■ **EXERCISE**
Read through the data below and state how many of its lines contain the word "ruler", adding nothing.

[RECORD EXTRACTS Boundary: Start]

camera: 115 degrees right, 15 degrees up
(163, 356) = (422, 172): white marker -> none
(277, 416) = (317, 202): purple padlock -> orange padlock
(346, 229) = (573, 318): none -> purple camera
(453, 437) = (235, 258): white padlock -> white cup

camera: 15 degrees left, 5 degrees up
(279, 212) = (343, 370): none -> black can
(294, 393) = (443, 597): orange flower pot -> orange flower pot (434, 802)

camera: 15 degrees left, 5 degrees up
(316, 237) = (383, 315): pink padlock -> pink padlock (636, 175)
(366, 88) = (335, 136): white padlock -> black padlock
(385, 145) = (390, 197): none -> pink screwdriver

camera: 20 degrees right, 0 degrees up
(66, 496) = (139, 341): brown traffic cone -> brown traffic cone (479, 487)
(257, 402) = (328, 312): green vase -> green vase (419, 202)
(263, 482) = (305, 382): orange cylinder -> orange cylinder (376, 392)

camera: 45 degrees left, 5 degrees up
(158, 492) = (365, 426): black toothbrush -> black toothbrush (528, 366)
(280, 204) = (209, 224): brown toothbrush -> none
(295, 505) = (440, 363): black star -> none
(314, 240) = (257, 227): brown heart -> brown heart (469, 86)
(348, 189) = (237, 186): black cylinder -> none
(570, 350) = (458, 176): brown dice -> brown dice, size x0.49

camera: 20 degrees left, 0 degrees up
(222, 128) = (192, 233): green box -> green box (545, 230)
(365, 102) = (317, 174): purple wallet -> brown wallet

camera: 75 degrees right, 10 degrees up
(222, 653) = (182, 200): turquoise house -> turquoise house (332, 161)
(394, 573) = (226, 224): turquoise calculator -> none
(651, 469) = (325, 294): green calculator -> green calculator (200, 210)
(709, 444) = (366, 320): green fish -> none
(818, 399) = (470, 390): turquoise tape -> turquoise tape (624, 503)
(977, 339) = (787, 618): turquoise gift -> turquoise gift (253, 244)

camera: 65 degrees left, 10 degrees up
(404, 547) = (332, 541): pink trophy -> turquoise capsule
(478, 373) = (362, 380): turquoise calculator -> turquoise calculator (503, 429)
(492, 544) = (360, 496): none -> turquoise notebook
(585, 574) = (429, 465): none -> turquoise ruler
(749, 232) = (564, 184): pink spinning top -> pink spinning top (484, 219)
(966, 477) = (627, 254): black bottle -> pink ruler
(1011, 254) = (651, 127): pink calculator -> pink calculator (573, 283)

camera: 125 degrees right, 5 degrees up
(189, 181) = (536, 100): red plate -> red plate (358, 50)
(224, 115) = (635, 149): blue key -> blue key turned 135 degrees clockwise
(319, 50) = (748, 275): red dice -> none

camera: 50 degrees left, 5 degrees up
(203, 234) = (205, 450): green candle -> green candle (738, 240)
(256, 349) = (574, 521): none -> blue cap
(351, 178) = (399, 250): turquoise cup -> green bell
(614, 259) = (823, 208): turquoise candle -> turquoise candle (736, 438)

[RECORD EXTRACTS Boundary: End]

■ **OUTPUT BELOW**
2